*Work instruction*
Only one span of the listing below should come back. It runs from the line with "U204 pin OA: NET16 -> NET20" through the line with "D102: LED white", and each of its lines must be reproduced exactly.

*Extracted data*

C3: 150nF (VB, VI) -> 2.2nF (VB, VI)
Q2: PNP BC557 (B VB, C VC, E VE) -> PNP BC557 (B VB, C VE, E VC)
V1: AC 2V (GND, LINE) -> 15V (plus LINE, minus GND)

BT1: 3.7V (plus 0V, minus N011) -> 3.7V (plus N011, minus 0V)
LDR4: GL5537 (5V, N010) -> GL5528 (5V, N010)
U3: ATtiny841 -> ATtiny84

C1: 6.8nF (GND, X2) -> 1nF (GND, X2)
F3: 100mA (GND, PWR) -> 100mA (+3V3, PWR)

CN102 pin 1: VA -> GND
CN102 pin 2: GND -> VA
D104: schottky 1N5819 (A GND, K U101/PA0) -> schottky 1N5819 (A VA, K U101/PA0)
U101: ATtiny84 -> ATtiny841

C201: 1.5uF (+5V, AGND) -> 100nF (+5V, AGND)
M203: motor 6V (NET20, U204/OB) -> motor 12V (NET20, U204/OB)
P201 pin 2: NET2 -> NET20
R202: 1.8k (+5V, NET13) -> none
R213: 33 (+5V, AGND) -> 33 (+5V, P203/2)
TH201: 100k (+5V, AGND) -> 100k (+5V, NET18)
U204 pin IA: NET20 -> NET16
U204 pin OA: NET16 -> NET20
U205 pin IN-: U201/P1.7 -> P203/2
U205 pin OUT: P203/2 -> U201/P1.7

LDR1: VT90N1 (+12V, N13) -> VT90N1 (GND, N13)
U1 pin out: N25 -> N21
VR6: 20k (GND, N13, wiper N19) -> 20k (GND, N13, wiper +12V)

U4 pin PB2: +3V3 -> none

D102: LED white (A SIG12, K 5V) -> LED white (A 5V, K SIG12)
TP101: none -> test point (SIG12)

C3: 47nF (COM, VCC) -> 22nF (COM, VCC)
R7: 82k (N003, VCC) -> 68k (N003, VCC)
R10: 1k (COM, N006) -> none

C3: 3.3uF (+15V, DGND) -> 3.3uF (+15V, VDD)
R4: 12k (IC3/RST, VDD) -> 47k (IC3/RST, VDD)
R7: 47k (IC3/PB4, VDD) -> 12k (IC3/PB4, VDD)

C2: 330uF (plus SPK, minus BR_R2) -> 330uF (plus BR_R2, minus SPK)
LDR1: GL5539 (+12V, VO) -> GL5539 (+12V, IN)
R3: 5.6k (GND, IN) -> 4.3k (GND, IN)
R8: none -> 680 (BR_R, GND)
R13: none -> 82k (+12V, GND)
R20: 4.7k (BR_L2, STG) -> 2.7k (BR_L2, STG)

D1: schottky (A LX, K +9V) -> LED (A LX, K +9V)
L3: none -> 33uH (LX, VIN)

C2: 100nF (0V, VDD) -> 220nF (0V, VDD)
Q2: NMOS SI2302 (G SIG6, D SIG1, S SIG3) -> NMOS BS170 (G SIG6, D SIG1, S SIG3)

*Output of the exercise*
U204 pin OA: NET16 -> NET20
U205 pin IN-: U201/P1.7 -> P203/2
U205 pin OUT: P203/2 -> U201/P1.7

LDR1: VT90N1 (+12V, N13) -> VT90N1 (GND, N13)
U1 pin out: N25 -> N21
VR6: 20k (GND, N13, wiper N19) -> 20k (GND, N13, wiper +12V)

U4 pin PB2: +3V3 -> none

D102: LED white (A SIG12, K 5V) -> LED white (A 5V, K SIG12)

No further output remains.